§ WRITTEN EXERCISE
Return every text line from the entries below word for word, omitting the pictures.

§ DATA PROVIDED

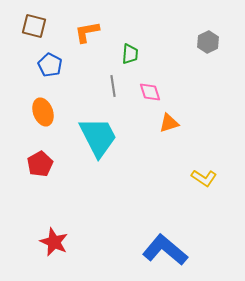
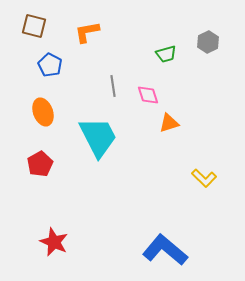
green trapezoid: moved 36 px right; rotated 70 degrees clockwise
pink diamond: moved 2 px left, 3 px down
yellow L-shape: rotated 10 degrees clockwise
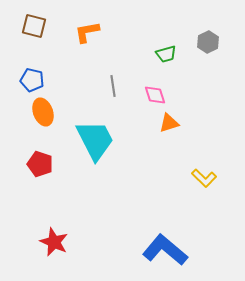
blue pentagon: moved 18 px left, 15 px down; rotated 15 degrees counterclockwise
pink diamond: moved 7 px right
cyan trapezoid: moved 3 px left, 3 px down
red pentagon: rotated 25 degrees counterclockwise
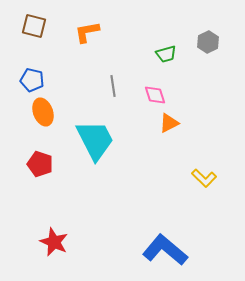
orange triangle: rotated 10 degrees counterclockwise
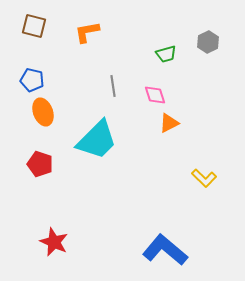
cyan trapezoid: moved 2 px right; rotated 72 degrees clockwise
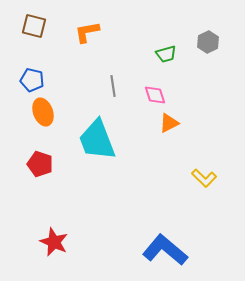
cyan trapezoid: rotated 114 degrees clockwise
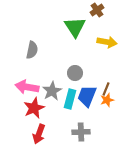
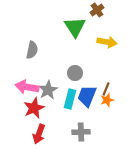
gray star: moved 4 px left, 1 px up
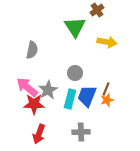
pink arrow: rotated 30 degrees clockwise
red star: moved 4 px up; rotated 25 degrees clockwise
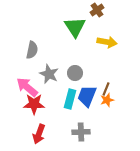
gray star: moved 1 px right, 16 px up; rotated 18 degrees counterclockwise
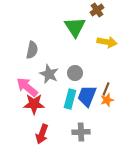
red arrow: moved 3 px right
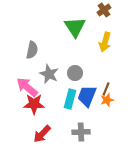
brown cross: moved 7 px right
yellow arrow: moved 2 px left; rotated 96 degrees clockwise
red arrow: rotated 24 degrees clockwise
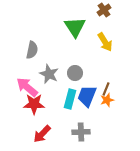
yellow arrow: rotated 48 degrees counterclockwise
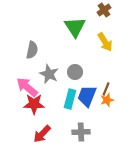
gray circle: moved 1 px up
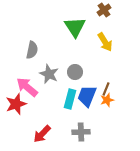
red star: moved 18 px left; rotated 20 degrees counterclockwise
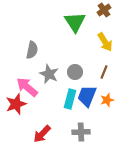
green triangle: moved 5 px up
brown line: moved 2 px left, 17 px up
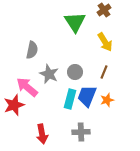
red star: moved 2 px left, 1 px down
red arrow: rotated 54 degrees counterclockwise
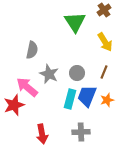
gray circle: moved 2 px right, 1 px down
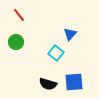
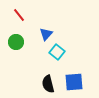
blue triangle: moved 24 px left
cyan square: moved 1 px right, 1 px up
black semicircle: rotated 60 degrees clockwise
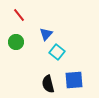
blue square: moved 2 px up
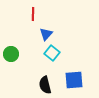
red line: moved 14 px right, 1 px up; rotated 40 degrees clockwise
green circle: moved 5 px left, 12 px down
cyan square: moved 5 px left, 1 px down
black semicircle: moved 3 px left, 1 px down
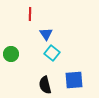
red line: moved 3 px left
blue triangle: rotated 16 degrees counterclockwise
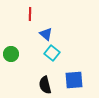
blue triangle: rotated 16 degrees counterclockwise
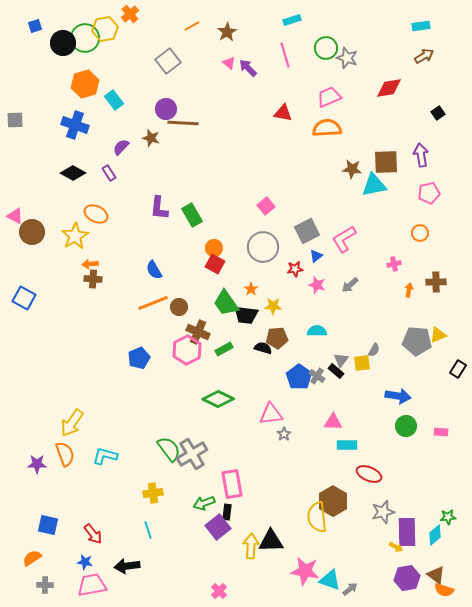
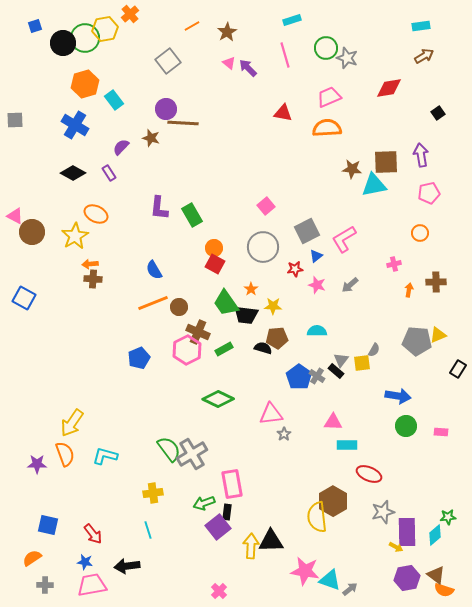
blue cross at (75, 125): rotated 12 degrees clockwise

§ WRITTEN REPLY
green trapezoid: moved 36 px right; rotated 70 degrees clockwise
pink diamond: moved 2 px left, 3 px down
yellow L-shape: rotated 10 degrees clockwise
blue pentagon: moved 18 px left, 15 px down; rotated 15 degrees counterclockwise
pink diamond: moved 7 px right
cyan trapezoid: moved 3 px left, 3 px down
red pentagon: rotated 25 degrees counterclockwise
orange triangle: rotated 10 degrees counterclockwise
cyan trapezoid: moved 2 px right; rotated 72 degrees clockwise
cyan trapezoid: rotated 114 degrees clockwise
gray star: moved 4 px left, 1 px up
pink arrow: rotated 30 degrees clockwise
red star: moved 4 px up; rotated 25 degrees clockwise
gray star: moved 1 px right, 16 px up; rotated 18 degrees counterclockwise
red arrow: moved 3 px right
brown cross: moved 7 px right
yellow arrow: moved 2 px left; rotated 96 degrees clockwise
red arrow: rotated 24 degrees clockwise
yellow arrow: rotated 48 degrees counterclockwise
gray circle: moved 1 px up
red star: moved 18 px left; rotated 20 degrees counterclockwise
green triangle: moved 5 px up
brown line: moved 2 px left, 17 px up
red star: moved 2 px left, 1 px down
red arrow: rotated 54 degrees counterclockwise
gray circle: moved 2 px right, 1 px down
blue triangle: moved 24 px left
cyan square: moved 1 px right, 1 px up
black semicircle: rotated 60 degrees clockwise
blue square: moved 2 px up
red line: moved 14 px right, 1 px up; rotated 40 degrees clockwise
green circle: moved 5 px left, 12 px down
cyan square: moved 5 px left, 1 px down
black semicircle: moved 3 px left, 1 px down
red line: moved 3 px left
blue triangle: rotated 16 degrees counterclockwise
blue triangle: rotated 16 degrees counterclockwise
blue cross at (75, 125): rotated 12 degrees clockwise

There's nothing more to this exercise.